***** MATERIAL FOR THIS TASK

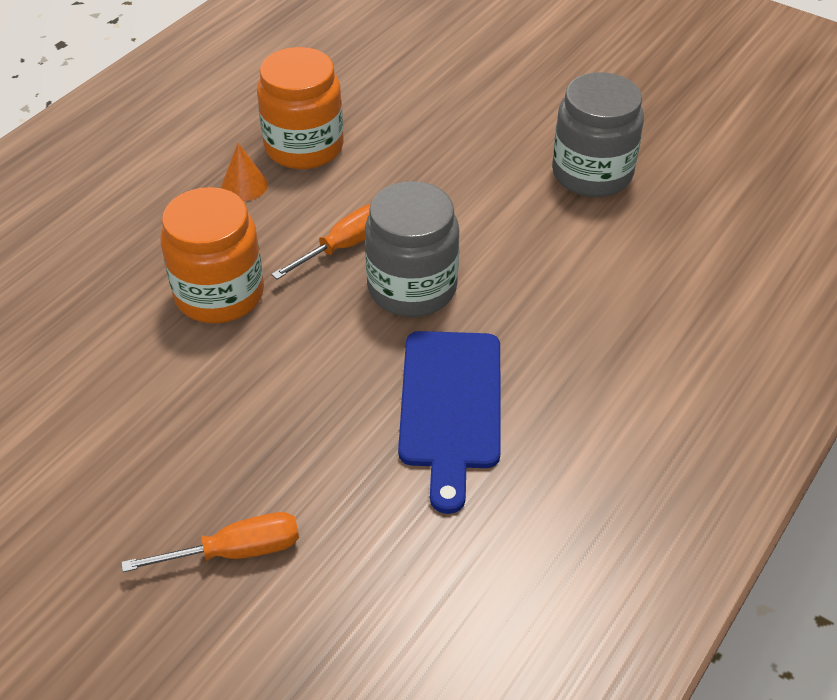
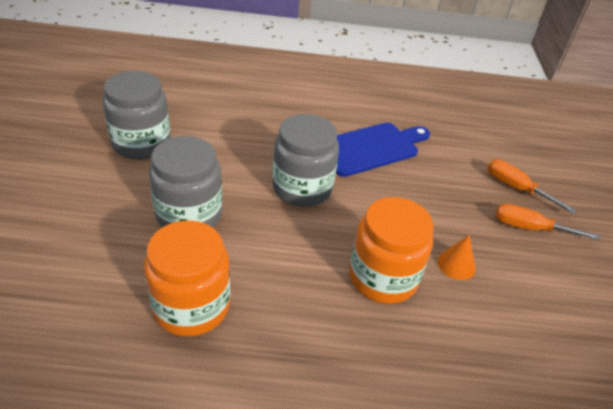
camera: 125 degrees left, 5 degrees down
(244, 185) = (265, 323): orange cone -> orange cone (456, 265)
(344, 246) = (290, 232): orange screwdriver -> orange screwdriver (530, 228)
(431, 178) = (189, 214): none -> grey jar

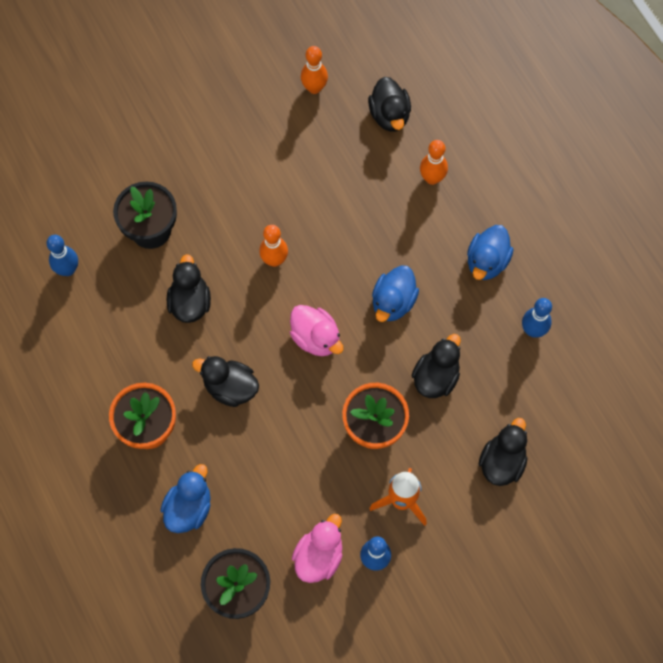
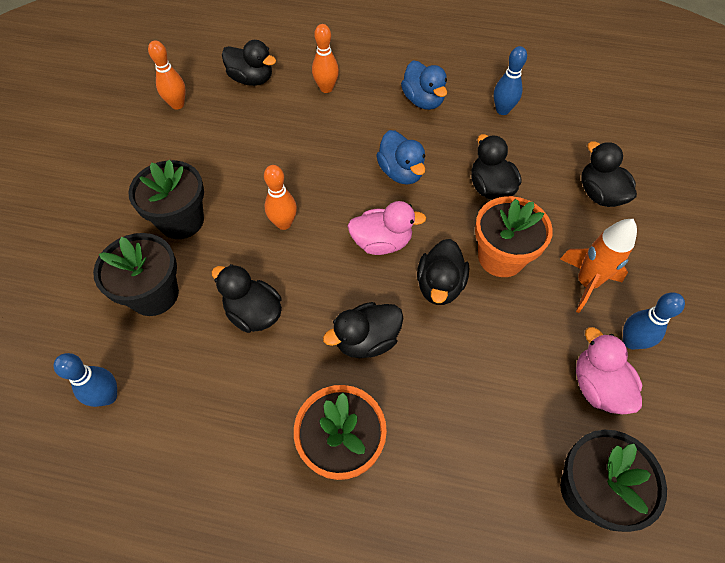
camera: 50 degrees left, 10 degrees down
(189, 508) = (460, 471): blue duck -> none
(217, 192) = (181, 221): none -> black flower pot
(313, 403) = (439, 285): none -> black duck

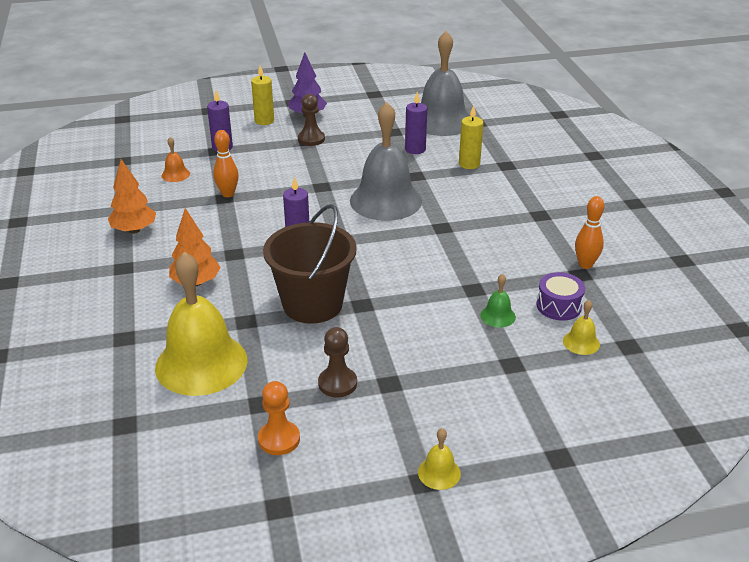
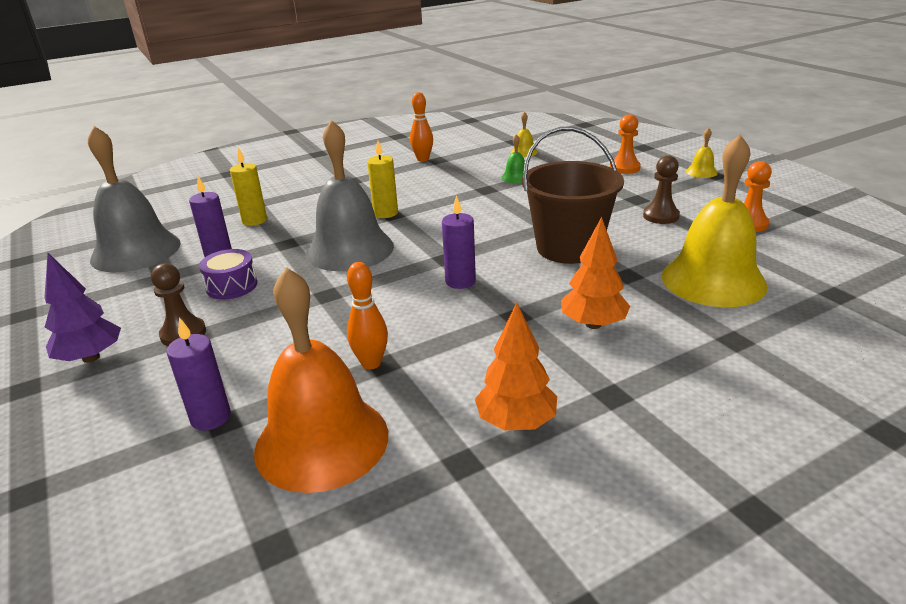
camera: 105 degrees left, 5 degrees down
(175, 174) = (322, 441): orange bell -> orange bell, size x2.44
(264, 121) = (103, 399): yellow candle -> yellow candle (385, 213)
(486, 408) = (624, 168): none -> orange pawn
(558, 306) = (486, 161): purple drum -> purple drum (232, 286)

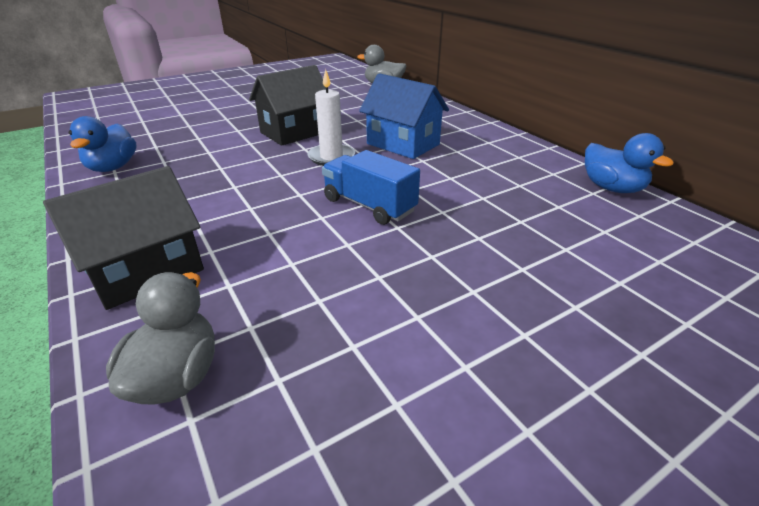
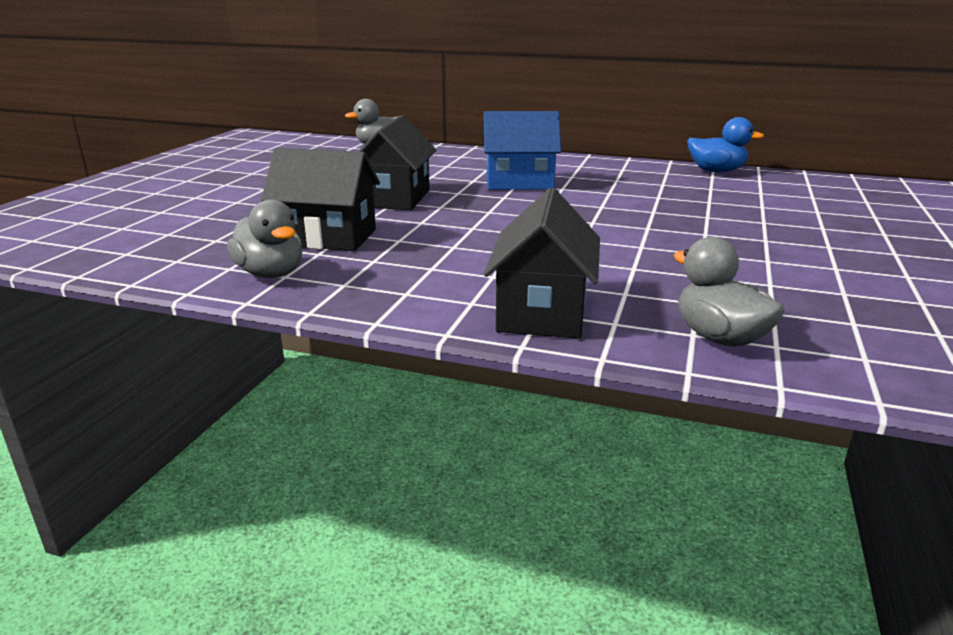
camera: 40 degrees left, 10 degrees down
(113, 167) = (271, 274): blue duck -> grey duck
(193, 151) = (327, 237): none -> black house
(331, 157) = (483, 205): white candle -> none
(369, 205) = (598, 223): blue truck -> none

**********
***** MATERIAL FOR THIS TASK

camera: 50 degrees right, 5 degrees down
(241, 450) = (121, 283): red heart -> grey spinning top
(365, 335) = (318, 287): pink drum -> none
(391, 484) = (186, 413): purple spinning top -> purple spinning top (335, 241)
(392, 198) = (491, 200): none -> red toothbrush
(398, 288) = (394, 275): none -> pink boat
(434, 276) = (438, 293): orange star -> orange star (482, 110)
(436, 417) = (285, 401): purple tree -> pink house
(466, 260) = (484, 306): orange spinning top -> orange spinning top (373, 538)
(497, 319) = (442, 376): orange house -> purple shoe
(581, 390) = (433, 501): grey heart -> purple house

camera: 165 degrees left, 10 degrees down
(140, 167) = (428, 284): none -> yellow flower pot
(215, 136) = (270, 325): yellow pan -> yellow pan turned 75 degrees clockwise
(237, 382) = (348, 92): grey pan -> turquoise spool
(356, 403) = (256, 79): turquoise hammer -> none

**********
***** MATERIAL FOR THIS TASK

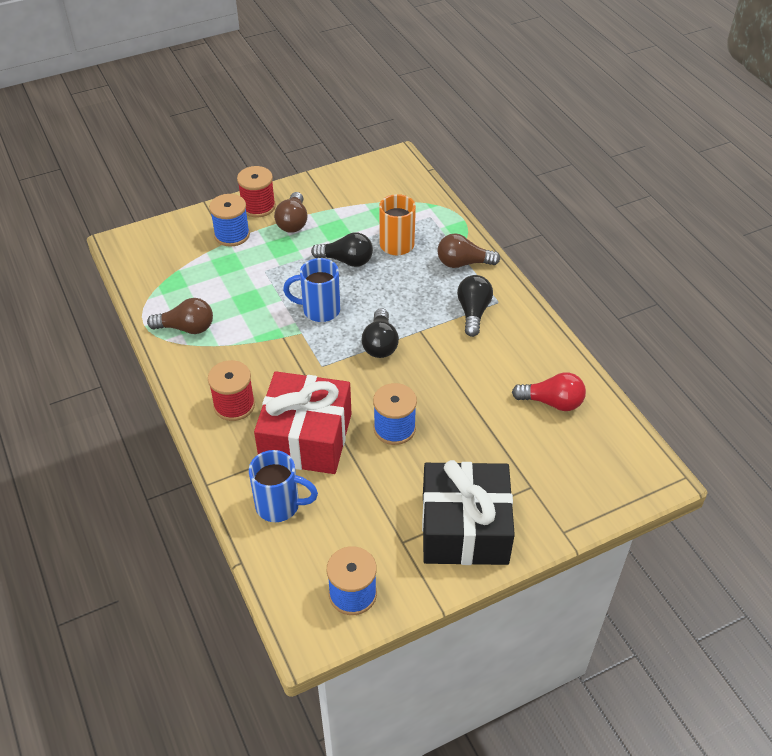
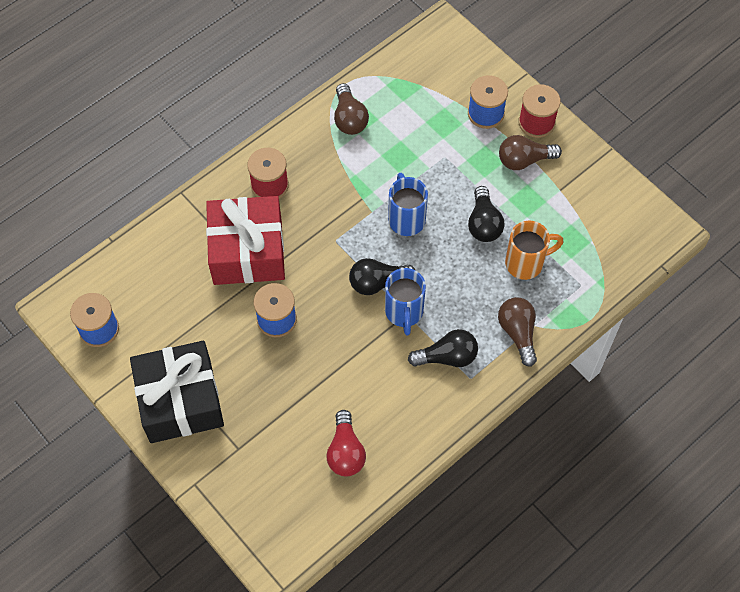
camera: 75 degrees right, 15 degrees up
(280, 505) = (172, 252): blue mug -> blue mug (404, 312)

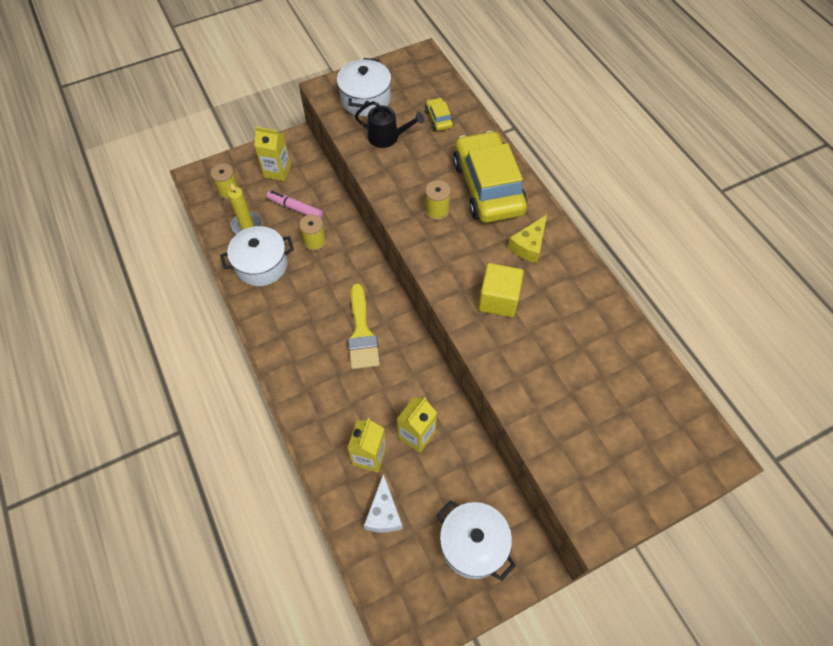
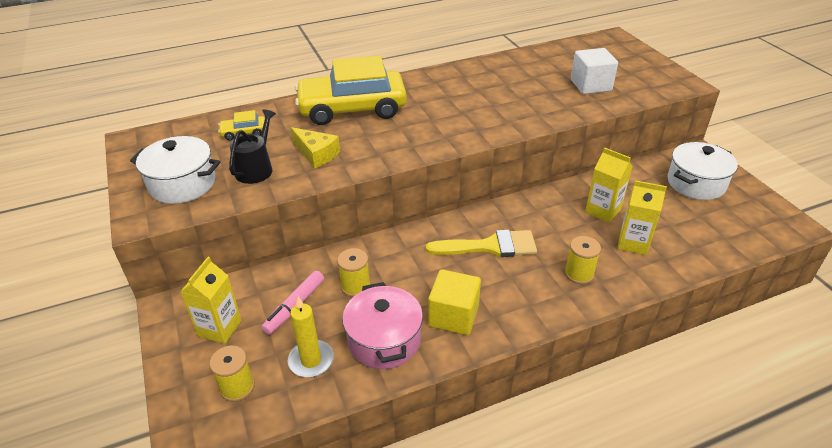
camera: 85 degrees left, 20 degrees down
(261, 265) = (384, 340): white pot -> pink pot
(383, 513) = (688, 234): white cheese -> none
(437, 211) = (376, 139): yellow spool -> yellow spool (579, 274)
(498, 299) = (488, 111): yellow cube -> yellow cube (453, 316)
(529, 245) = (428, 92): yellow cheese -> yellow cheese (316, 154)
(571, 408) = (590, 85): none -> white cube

**********

**WORK ITEM**
Look back at the entries above. Retype the line with "(581, 390) = (433, 501): grey", the line with "(356, 403) = (256, 79): turquoise", and all lines in between.

**WRITTEN ANSWER**
(581, 390) = (433, 501): grey heart -> purple house

camera: 165 degrees left, 10 degrees down
(140, 167) = (428, 284): none -> yellow flower pot
(215, 136) = (270, 325): yellow pan -> yellow pan turned 75 degrees clockwise
(237, 382) = (348, 92): grey pan -> turquoise spool
(356, 403) = (256, 79): turquoise hammer -> none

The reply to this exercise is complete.